Action item:
Apart from the images, output the data below exactly.

Supplied information:

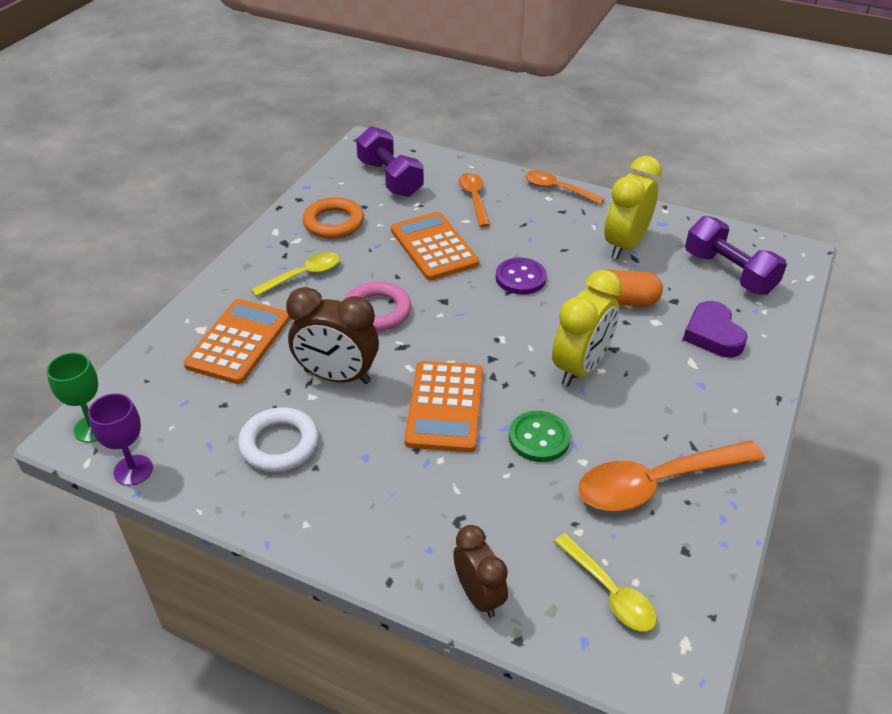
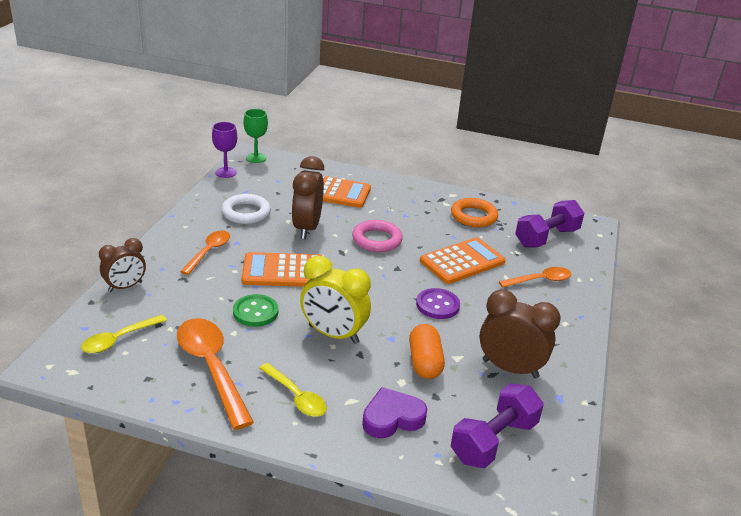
camera: 80 degrees right, 10 degrees down
(303, 275) = (407, 209): yellow spoon -> yellow spoon (296, 397)
(557, 189) = (582, 328): orange spoon -> orange spoon (209, 252)
(625, 245) = (510, 368): yellow clock -> brown clock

Problem solution:
camera: 80 degrees right, 10 degrees down
(303, 275) = (407, 209): yellow spoon -> yellow spoon (296, 397)
(557, 189) = (582, 328): orange spoon -> orange spoon (209, 252)
(625, 245) = (510, 368): yellow clock -> brown clock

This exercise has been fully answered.